YOUR OBJECTIVE: Arrange every line of the records below as a numbered list, leaving out the blank lines.

[Lines of data]

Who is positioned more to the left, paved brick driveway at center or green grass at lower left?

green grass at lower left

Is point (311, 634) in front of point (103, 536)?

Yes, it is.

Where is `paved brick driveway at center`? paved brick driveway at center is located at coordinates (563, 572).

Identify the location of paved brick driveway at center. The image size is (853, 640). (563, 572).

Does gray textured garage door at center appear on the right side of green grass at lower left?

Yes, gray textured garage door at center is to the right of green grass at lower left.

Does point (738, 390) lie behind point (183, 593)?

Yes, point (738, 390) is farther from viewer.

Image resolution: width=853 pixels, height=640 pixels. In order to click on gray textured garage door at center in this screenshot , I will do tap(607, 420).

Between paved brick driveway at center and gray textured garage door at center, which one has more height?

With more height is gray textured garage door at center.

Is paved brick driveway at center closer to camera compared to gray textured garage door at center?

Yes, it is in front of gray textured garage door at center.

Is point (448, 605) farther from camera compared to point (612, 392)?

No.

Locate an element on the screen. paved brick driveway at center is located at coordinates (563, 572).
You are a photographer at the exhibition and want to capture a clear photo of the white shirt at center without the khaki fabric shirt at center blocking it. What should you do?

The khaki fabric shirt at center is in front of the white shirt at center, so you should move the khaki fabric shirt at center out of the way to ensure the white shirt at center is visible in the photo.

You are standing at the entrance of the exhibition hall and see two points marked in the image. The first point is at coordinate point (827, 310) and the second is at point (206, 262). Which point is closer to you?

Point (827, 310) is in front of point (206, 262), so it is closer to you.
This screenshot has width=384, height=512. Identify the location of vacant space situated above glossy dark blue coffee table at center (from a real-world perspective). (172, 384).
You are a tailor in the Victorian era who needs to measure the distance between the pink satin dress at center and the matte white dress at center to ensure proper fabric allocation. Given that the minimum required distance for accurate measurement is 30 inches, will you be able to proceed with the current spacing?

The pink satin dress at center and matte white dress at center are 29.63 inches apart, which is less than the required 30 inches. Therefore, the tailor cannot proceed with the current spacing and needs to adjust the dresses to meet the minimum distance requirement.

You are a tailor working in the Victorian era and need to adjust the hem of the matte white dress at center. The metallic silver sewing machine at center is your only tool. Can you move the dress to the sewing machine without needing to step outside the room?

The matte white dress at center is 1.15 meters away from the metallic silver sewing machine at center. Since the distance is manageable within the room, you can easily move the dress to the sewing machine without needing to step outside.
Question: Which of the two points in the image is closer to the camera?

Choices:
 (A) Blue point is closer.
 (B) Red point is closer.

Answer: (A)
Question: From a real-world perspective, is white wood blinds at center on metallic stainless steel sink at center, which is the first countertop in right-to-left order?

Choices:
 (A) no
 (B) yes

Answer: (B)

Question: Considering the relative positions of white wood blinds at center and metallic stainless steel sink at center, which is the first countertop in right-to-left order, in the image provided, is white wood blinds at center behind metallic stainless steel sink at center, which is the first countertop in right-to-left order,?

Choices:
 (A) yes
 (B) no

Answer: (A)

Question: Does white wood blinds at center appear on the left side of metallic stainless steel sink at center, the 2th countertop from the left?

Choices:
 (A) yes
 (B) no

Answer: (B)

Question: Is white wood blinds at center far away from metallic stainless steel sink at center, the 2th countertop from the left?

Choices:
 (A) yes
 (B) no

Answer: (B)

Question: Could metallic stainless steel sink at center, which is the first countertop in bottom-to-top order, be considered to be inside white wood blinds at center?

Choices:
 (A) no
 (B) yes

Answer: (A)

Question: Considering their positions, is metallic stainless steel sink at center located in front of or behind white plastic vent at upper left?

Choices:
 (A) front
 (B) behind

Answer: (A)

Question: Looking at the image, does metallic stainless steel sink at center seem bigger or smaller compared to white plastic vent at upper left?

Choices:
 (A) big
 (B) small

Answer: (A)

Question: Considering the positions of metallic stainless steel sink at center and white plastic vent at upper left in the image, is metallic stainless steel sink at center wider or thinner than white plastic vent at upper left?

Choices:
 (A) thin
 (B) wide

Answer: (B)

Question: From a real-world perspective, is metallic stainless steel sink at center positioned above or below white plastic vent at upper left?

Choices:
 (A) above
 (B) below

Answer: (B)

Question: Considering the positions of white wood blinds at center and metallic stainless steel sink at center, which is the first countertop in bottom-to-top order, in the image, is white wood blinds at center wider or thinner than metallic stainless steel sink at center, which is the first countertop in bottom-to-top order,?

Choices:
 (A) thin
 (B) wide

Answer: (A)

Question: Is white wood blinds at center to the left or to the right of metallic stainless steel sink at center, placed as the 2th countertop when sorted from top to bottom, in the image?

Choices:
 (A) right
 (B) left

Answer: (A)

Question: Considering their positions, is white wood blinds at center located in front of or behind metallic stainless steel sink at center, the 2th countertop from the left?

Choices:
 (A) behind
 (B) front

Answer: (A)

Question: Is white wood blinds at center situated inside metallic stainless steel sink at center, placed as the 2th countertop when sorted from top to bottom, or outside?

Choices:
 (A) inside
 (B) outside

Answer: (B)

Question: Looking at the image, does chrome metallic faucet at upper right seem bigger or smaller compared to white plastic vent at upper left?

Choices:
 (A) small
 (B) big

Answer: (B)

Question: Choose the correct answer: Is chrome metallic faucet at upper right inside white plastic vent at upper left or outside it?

SOLUTION:
1. Who is positioned more to the left, paved brick driveway at center or green grass at lower left?
2. green grass at lower left
3. Is point (311, 634) in front of point (103, 536)?
4. Yes, it is.
5. Where is `paved brick driveway at center`? paved brick driveway at center is located at coordinates (563, 572).
6. Identify the location of paved brick driveway at center. The image size is (853, 640). (563, 572).
7. Does gray textured garage door at center appear on the right side of green grass at lower left?
8. Yes, gray textured garage door at center is to the right of green grass at lower left.
9. Does point (738, 390) lie behind point (183, 593)?
10. Yes, point (738, 390) is farther from viewer.
11. Image resolution: width=853 pixels, height=640 pixels. In order to click on gray textured garage door at center in this screenshot , I will do tap(607, 420).
12. Between paved brick driveway at center and gray textured garage door at center, which one has more height?
13. With more height is gray textured garage door at center.
14. Is paved brick driveway at center closer to camera compared to gray textured garage door at center?
15. Yes, it is in front of gray textured garage door at center.
16. Is point (448, 605) farther from camera compared to point (612, 392)?
17. No.
18. Locate an element on the screen. paved brick driveway at center is located at coordinates (563, 572).
19. You are a photographer at the exhibition and want to capture a clear photo of the white shirt at center without the khaki fabric shirt at center blocking it. What should you do?
20. The khaki fabric shirt at center is in front of the white shirt at center, so you should move the khaki fabric shirt at center out of the way to ensure the white shirt at center is visible in the photo.
21. You are standing at the entrance of the exhibition hall and see two points marked in the image. The first point is at coordinate point (827, 310) and the second is at point (206, 262). Which point is closer to you?
22. Point (827, 310) is in front of point (206, 262), so it is closer to you.
23. This screenshot has width=384, height=512. Identify the location of vacant space situated above glossy dark blue coffee table at center (from a real-world perspective). (172, 384).
24. You are a tailor in the Victorian era who needs to measure the distance between the pink satin dress at center and the matte white dress at center to ensure proper fabric allocation. Given that the minimum required distance for accurate measurement is 30 inches, will you be able to proceed with the current spacing?
25. The pink satin dress at center and matte white dress at center are 29.63 inches apart, which is less than the required 30 inches. Therefore, the tailor cannot proceed with the current spacing and needs to adjust the dresses to meet the minimum distance requirement.
26. You are a tailor working in the Victorian era and need to adjust the hem of the matte white dress at center. The metallic silver sewing machine at center is your only tool. Can you move the dress to the sewing machine without needing to step outside the room?
27. The matte white dress at center is 1.15 meters away from the metallic silver sewing machine at center. Since the distance is manageable within the room, you can easily move the dress to the sewing machine without needing to step outside.
28. Question: Which of the two points in the image is closer to the camera?
29. Choices:
30.  (A) Blue point is closer.
31.  (B) Red point is closer.
32. Answer: (A)
33. Question: From a real-world perspective, is white wood blinds at center on metallic stainless steel sink at center, which is the first countertop in right-to-left order?
34. Choices:
35.  (A) no
36.  (B) yes
37. Answer: (B)
38. Question: Considering the relative positions of white wood blinds at center and metallic stainless steel sink at center, which is the first countertop in right-to-left order, in the image provided, is white wood blinds at center behind metallic stainless steel sink at center, which is the first countertop in right-to-left order,?
39. Choices:
40.  (A) yes
41.  (B) no
42. Answer: (A)
43. Question: Does white wood blinds at center appear on the left side of metallic stainless steel sink at center, the 2th countertop from the left?
44. Choices:
45.  (A) yes
46.  (B) no
47. Answer: (B)
48. Question: Is white wood blinds at center far away from metallic stainless steel sink at center, the 2th countertop from the left?
49. Choices:
50.  (A) yes
51.  (B) no
52. Answer: (B)
53. Question: Could metallic stainless steel sink at center, which is the first countertop in bottom-to-top order, be considered to be inside white wood blinds at center?
54. Choices:
55.  (A) no
56.  (B) yes
57. Answer: (A)
58. Question: Considering their positions, is metallic stainless steel sink at center located in front of or behind white plastic vent at upper left?
59. Choices:
60.  (A) front
61.  (B) behind
62. Answer: (A)
63. Question: Looking at the image, does metallic stainless steel sink at center seem bigger or smaller compared to white plastic vent at upper left?
64. Choices:
65.  (A) big
66.  (B) small
67. Answer: (A)
68. Question: Considering the positions of metallic stainless steel sink at center and white plastic vent at upper left in the image, is metallic stainless steel sink at center wider or thinner than white plastic vent at upper left?
69. Choices:
70.  (A) thin
71.  (B) wide
72. Answer: (B)
73. Question: From a real-world perspective, is metallic stainless steel sink at center positioned above or below white plastic vent at upper left?
74. Choices:
75.  (A) above
76.  (B) below
77. Answer: (B)
78. Question: Considering the positions of white wood blinds at center and metallic stainless steel sink at center, which is the first countertop in bottom-to-top order, in the image, is white wood blinds at center wider or thinner than metallic stainless steel sink at center, which is the first countertop in bottom-to-top order,?
79. Choices:
80.  (A) thin
81.  (B) wide
82. Answer: (A)
83. Question: Is white wood blinds at center to the left or to the right of metallic stainless steel sink at center, placed as the 2th countertop when sorted from top to bottom, in the image?
84. Choices:
85.  (A) right
86.  (B) left
87. Answer: (A)
88. Question: Considering their positions, is white wood blinds at center located in front of or behind metallic stainless steel sink at center, the 2th countertop from the left?
89. Choices:
90.  (A) behind
91.  (B) front
92. Answer: (A)
93. Question: Is white wood blinds at center situated inside metallic stainless steel sink at center, placed as the 2th countertop when sorted from top to bottom, or outside?
94. Choices:
95.  (A) inside
96.  (B) outside
97. Answer: (B)
98. Question: Looking at the image, does chrome metallic faucet at upper right seem bigger or smaller compared to white plastic vent at upper left?
99. Choices:
100.  (A) small
101.  (B) big
102. Answer: (B)
103. Question: Choose the correct answer: Is chrome metallic faucet at upper right inside white plastic vent at upper left or outside it?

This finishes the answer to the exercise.